PROBLEM TO WORK ON: For the records that follow, please set down exactly the lines between the one holding "R1: 56k (VIN, W10) -> 1.3k (VIN, W10)" and the one holding "R21: 1.2k (+12V, W11) -> 56 (+12V, W11)", inclusive, and only those.

RECORDED INFORMATION:
*** Begin section ***

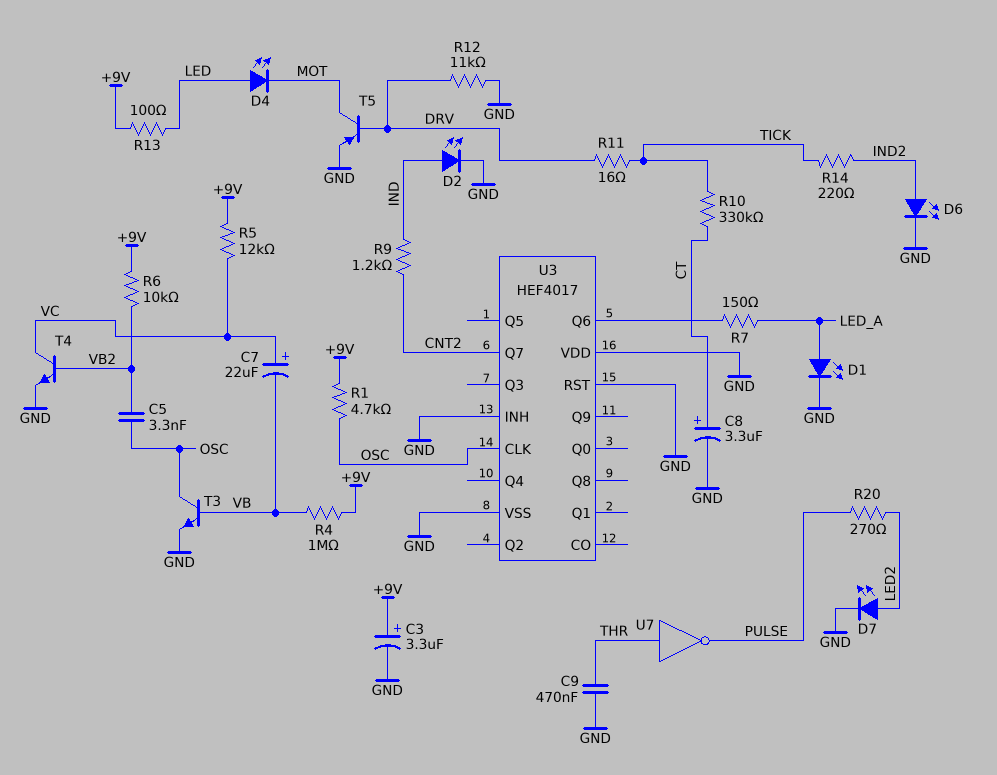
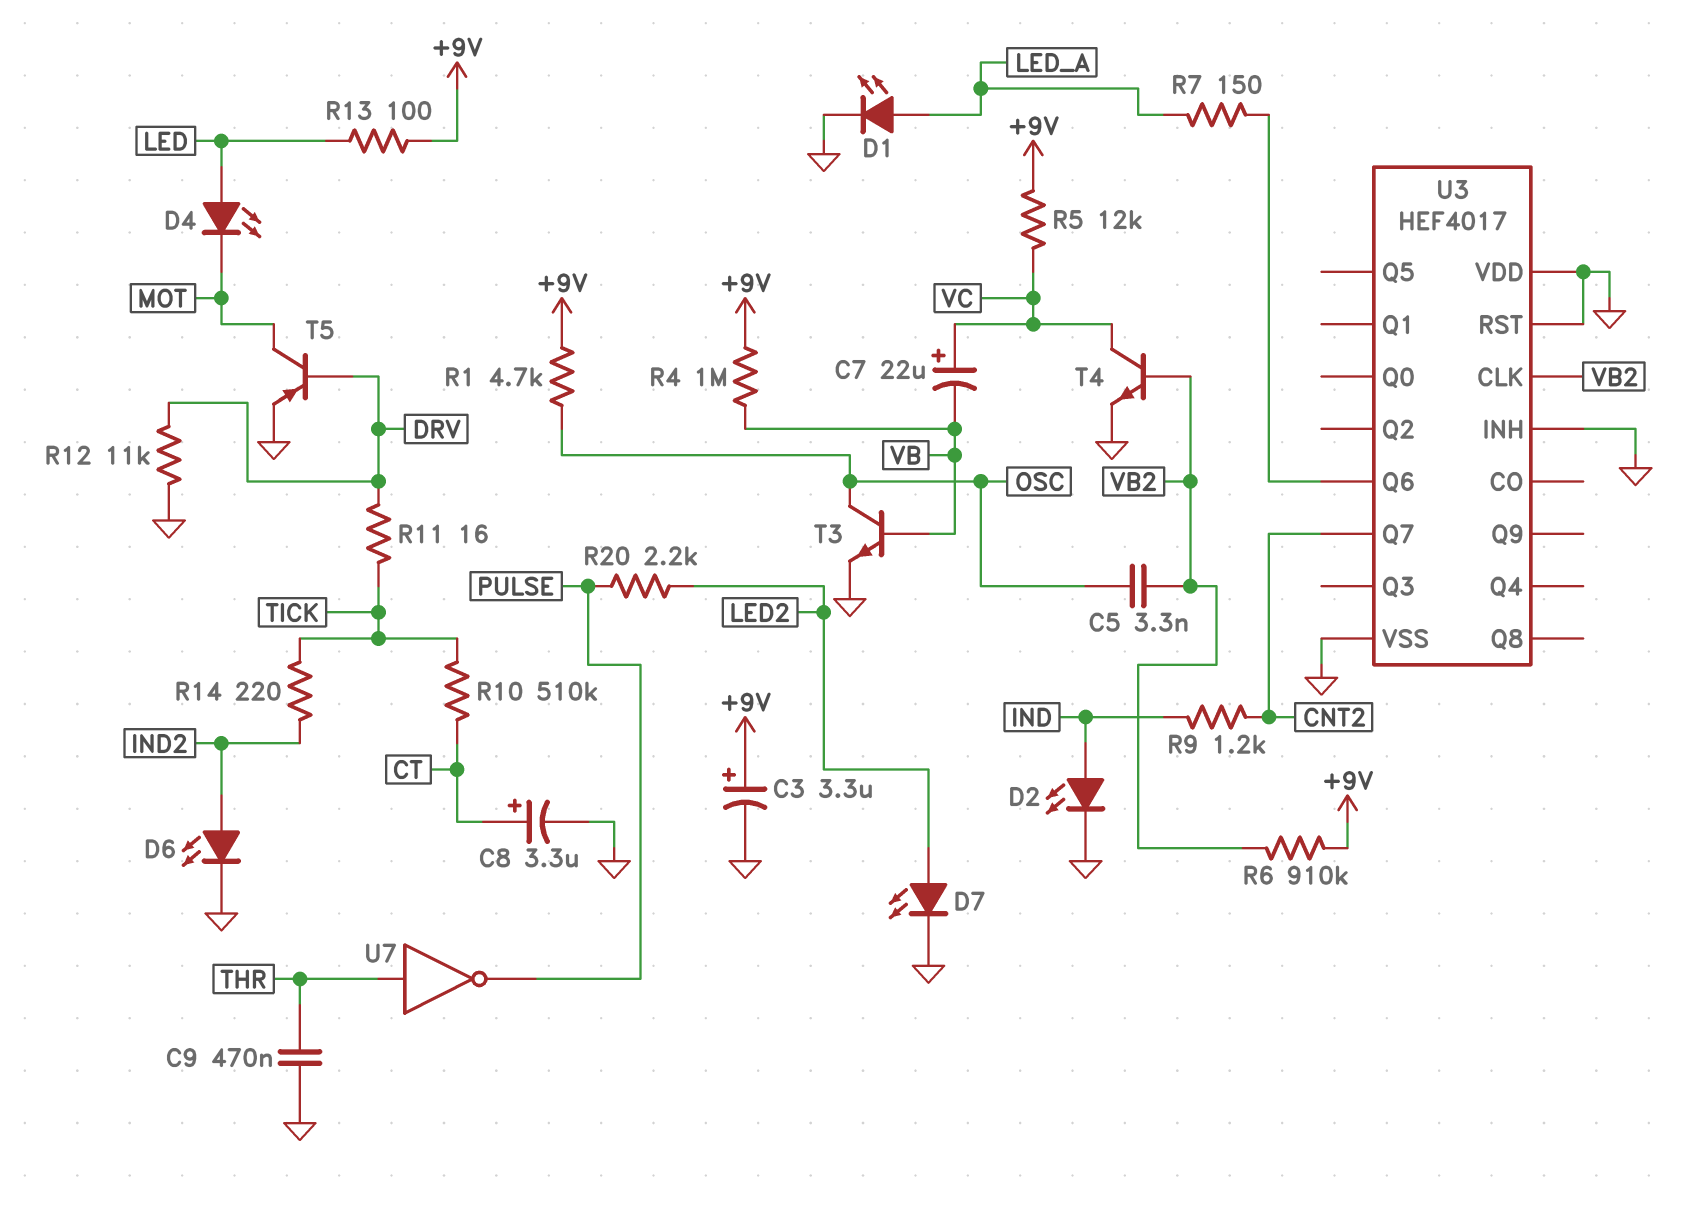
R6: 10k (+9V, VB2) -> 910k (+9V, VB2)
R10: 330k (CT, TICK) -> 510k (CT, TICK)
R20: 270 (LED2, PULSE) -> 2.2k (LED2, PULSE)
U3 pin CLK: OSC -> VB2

*** End section ***
*** Begin section ***

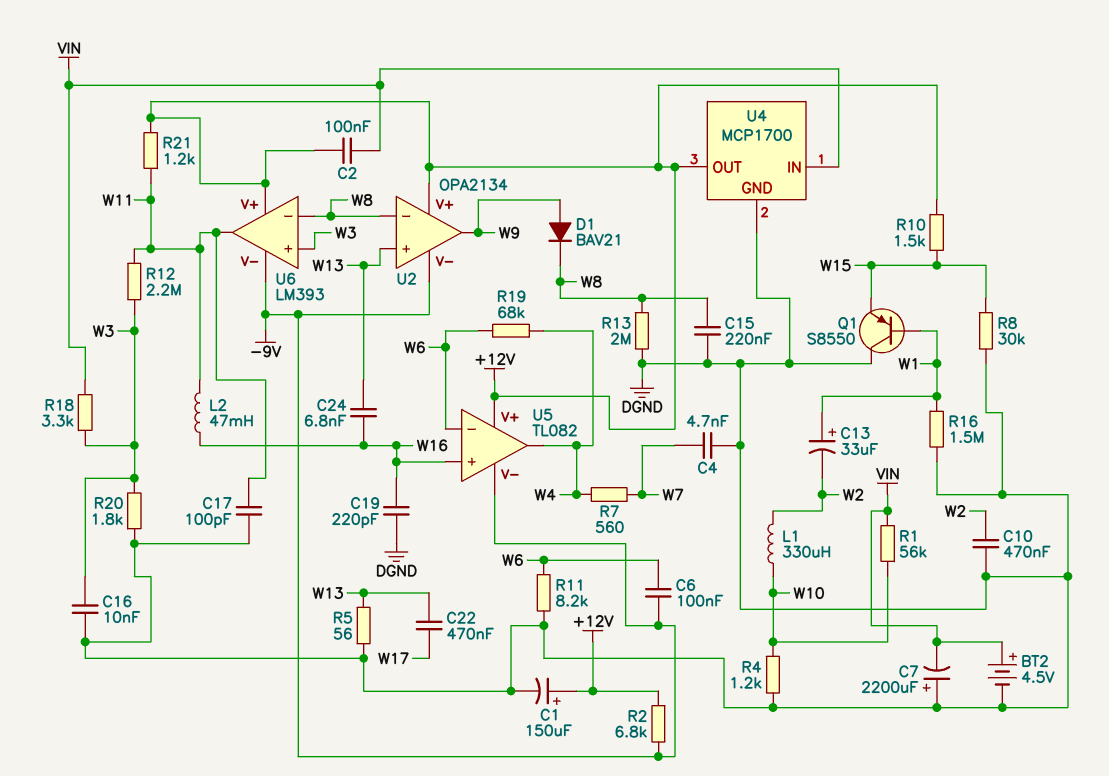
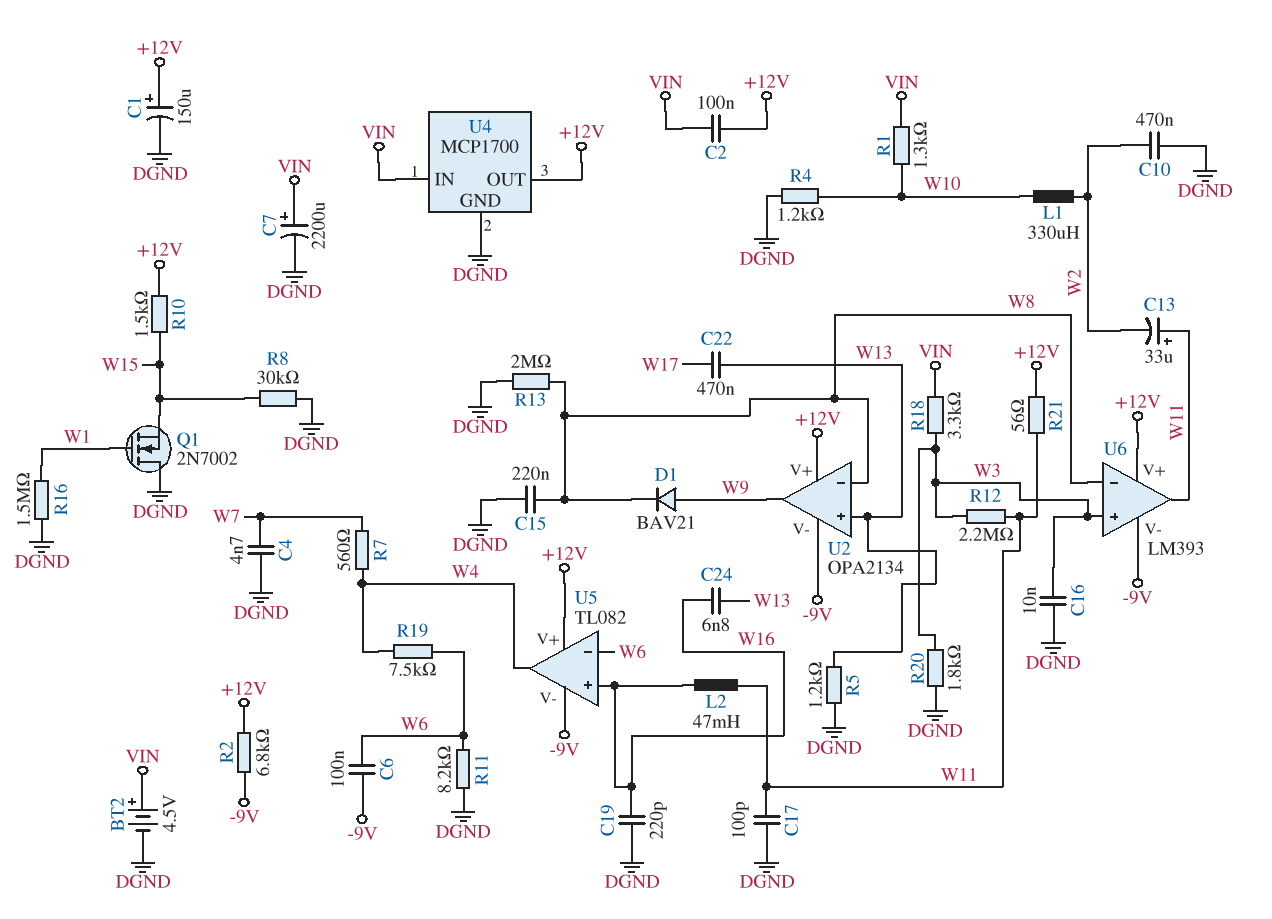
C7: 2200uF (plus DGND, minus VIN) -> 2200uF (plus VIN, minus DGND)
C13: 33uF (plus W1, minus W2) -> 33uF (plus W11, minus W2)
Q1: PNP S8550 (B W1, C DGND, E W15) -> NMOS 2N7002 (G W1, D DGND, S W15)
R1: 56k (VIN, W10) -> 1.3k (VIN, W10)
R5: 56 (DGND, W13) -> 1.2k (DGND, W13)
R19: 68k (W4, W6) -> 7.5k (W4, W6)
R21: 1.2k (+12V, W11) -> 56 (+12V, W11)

*** End section ***

EXERCISE OUTPUT:
R1: 56k (VIN, W10) -> 1.3k (VIN, W10)
R5: 56 (DGND, W13) -> 1.2k (DGND, W13)
R19: 68k (W4, W6) -> 7.5k (W4, W6)
R21: 1.2k (+12V, W11) -> 56 (+12V, W11)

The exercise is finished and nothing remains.